Task goal =
With the pictures left out, reproduce exactly the lines running from the line with "none -> brown 1x2 brick [514,169,607,295]" to the last line of the material below.

═════ Given entries ═════

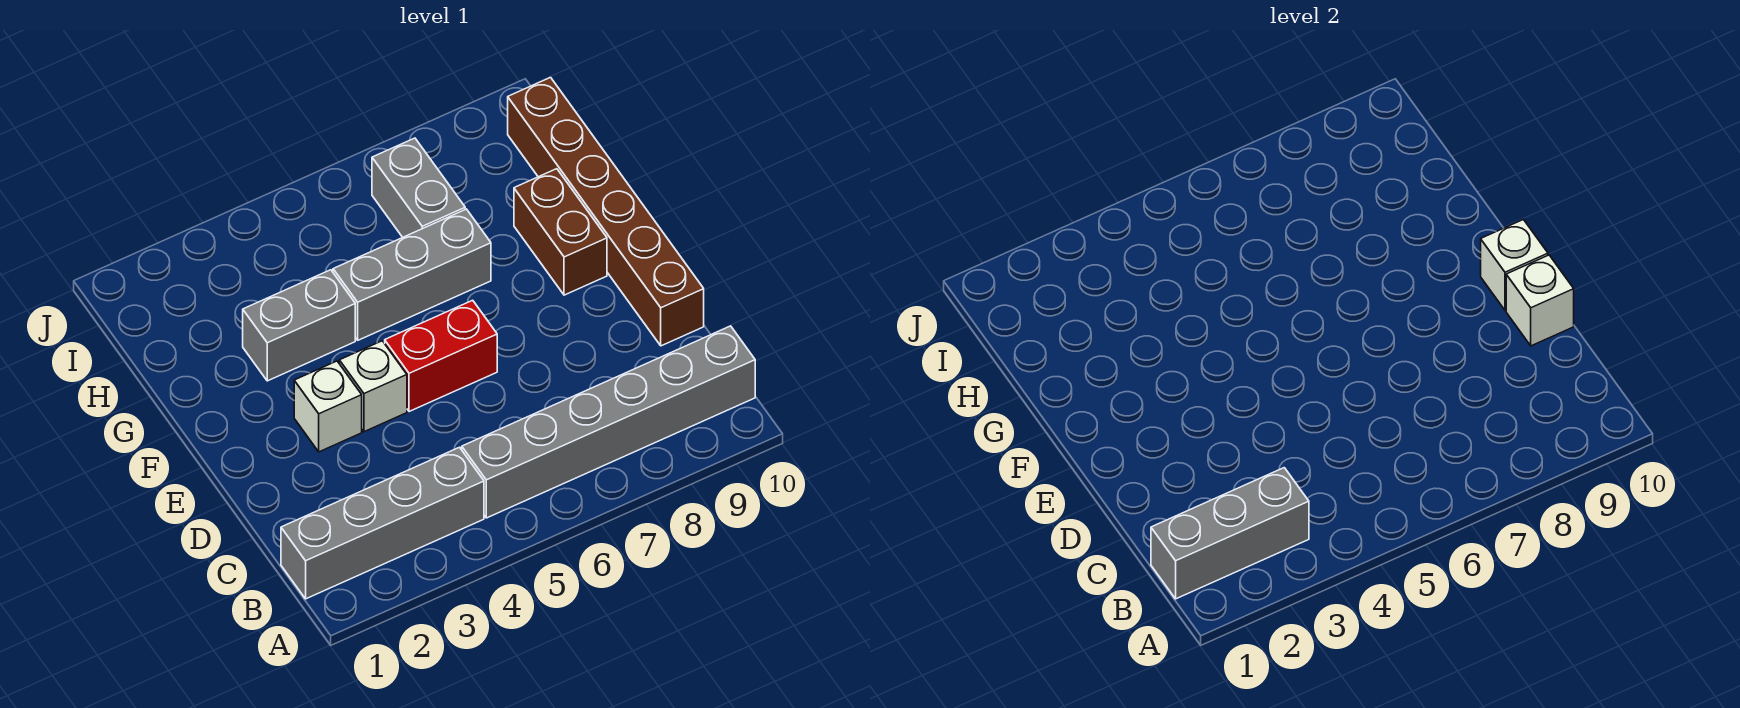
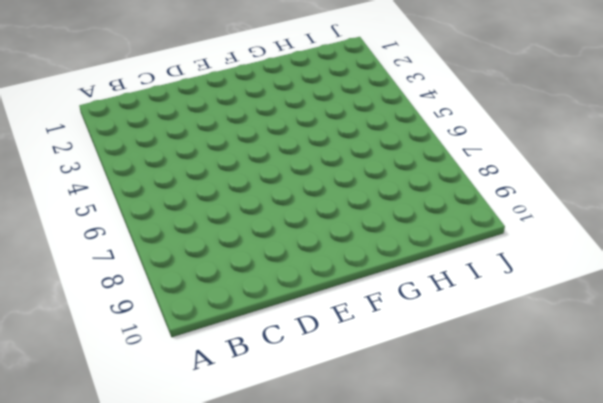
none -> grey 1x4 brick [281,447,484,599]
none -> grey 1x6 brick [462,326,755,518]
none -> brown 1x6 brick [508,78,704,346]

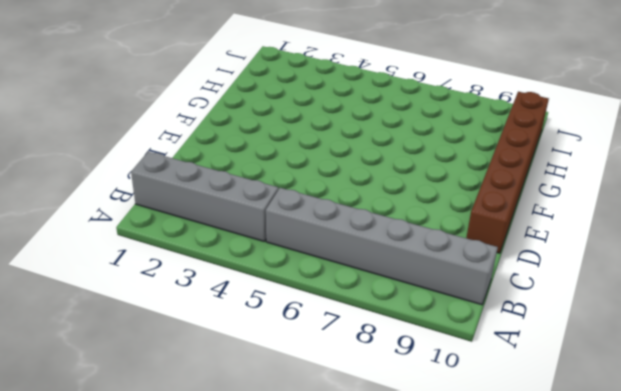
none -> white 1x1 brick [294,361,362,452]
none -> white 1x1 brick [339,341,407,432]
none -> red 1x2 brick [385,300,497,412]

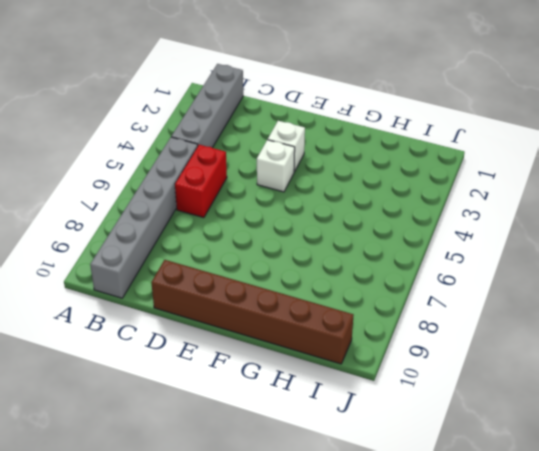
red 1x2 brick [175,145,227,218] -> red 1x2 brick moved to [385,300,497,412]
none -> brown 1x2 brick [514,169,607,295]
none -> grey 1x2 brick [243,270,355,381]
none -> grey 1x3 brick [333,209,491,340]

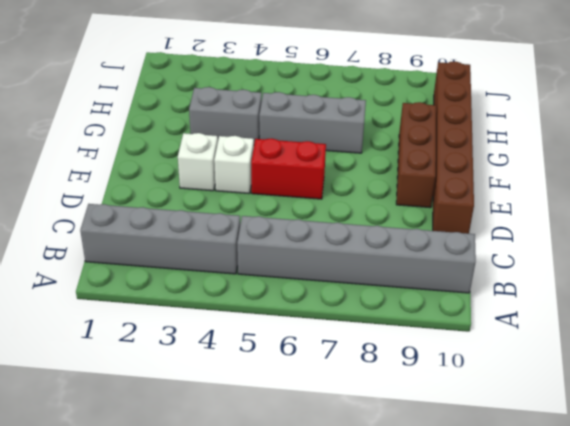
brown 1x3 brick [396,102,436,208] -> brown 1x2 brick [514,169,607,295]
none -> grey 1x2 brick [372,138,465,237]
none -> grey 1x3 brick [1151,468,1309,599]
none -> white 1x1 brick [1506,255,1574,346]

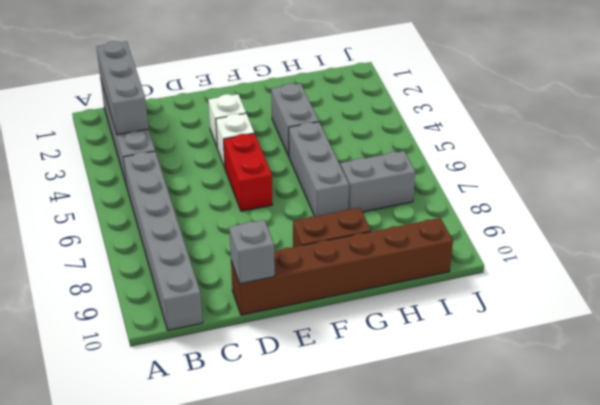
grey 1x1 brick [229,220,275,284] -> white 1x1 brick [1506,255,1574,346]
none -> white 1x1 brick [1481,220,1548,310]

═════

Written answer =
none -> brown 1x2 brick [514,169,607,295]
none -> grey 1x2 brick [243,270,355,381]
none -> grey 1x3 brick [333,209,491,340]

brown 1x3 brick [396,102,436,208] -> brown 1x2 brick [514,169,607,295]
none -> grey 1x2 brick [372,138,465,237]
none -> grey 1x3 brick [1151,468,1309,599]
none -> white 1x1 brick [1506,255,1574,346]

grey 1x1 brick [229,220,275,284] -> white 1x1 brick [1506,255,1574,346]
none -> white 1x1 brick [1481,220,1548,310]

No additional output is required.